■ **INSTRUCTIONS TO FOLLOW**
Check each line below for the word "orange", and copy those that have it.

******************************

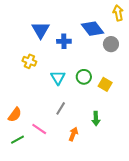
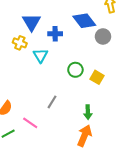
yellow cross: (29, 61) -> (20, 43), moved
cyan triangle: (58, 78) -> (40, 56), moved
orange arrow: (73, 134) -> (84, 136), moved, size x1.5

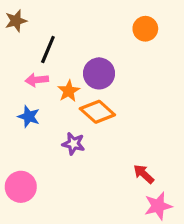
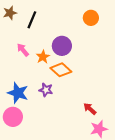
black line: (48, 49) -> (32, 20), moved
pink arrow: (37, 80) -> (23, 50), turned 56
blue star: (29, 117) -> (18, 93), moved, size x1.5

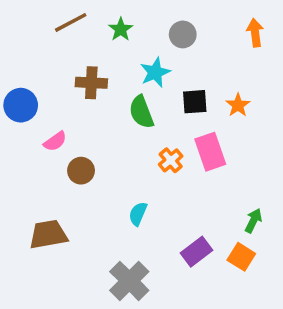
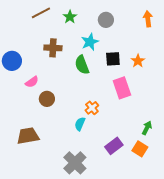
orange cross: (171, 160) -> (92, 108), moved

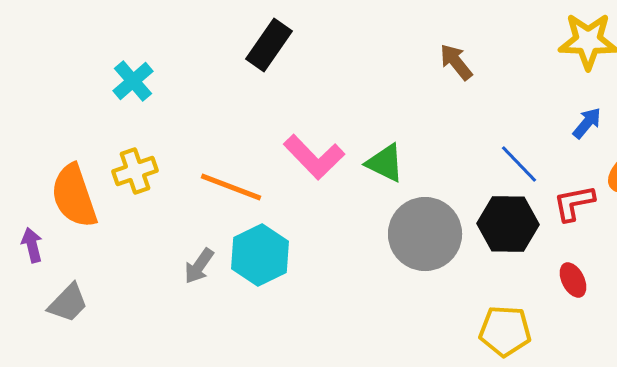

******************************

■ **ANSWER TO THIS EXERCISE**
orange arrow: (73, 134) -> (84, 136), moved, size x1.5
orange cross: (171, 160) -> (92, 108), moved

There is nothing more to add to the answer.